> EXERCISE DETAILS
Return the whole listing unchanged. Drop the images.

(MATERIAL TO PROCESS Opens)

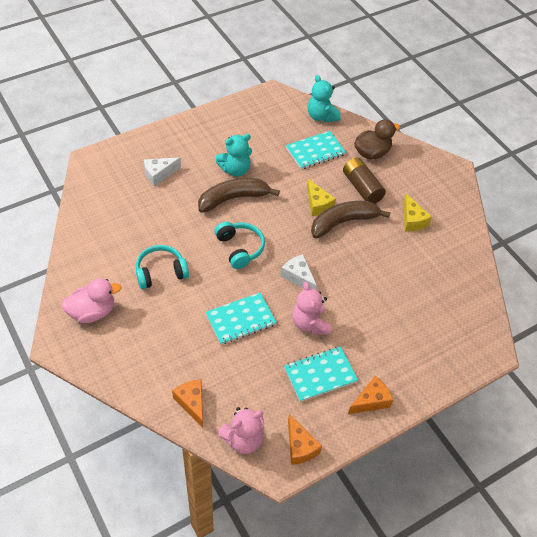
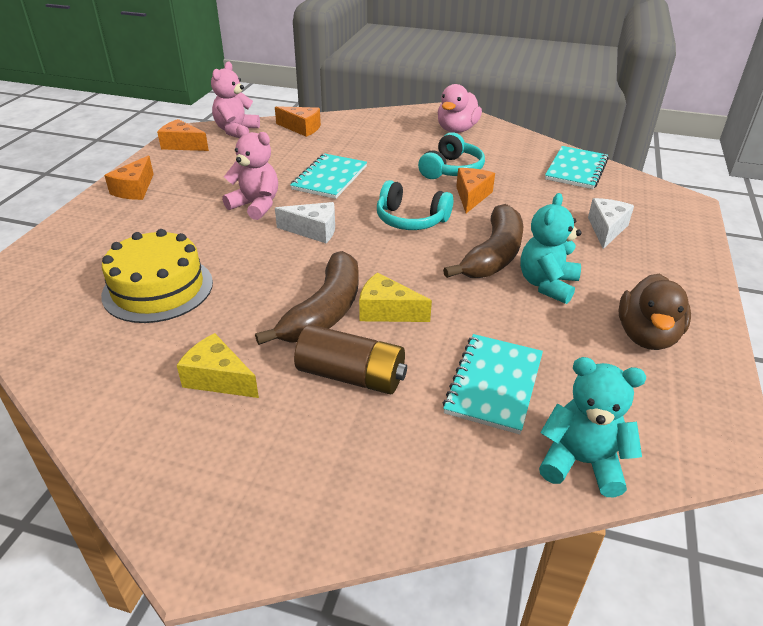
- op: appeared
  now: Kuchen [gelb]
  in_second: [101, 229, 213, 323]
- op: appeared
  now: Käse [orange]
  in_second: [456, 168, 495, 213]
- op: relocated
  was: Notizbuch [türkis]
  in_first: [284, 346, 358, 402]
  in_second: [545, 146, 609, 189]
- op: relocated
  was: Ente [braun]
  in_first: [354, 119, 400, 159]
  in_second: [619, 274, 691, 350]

(MATERIAL TO PROCESS Closes)

> SOLUTION TO THE EXERCISE
- op: appeared
  now: Kuchen [gelb]
  in_second: [101, 229, 213, 323]
- op: appeared
  now: Käse [orange]
  in_second: [456, 168, 495, 213]
- op: relocated
  was: Notizbuch [türkis]
  in_first: [284, 346, 358, 402]
  in_second: [545, 146, 609, 189]
- op: relocated
  was: Ente [braun]
  in_first: [354, 119, 400, 159]
  in_second: [619, 274, 691, 350]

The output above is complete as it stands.